**About this exercise:**
If a line in the listing includes the word "round", copy it out.

**Data shown:**
<<<<

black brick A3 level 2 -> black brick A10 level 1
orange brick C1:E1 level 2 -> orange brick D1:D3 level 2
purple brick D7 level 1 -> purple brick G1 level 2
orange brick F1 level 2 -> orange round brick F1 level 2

>>>>
<<<<

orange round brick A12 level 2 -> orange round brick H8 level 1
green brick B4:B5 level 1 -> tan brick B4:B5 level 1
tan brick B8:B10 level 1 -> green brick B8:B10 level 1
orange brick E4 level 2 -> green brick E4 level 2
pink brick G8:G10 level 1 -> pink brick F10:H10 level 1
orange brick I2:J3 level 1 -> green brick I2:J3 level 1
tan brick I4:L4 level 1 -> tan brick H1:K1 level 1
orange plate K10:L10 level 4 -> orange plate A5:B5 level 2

>>>>

**Exercise answer:**
orange brick F1 level 2 -> orange round brick F1 level 2
orange round brick A12 level 2 -> orange round brick H8 level 1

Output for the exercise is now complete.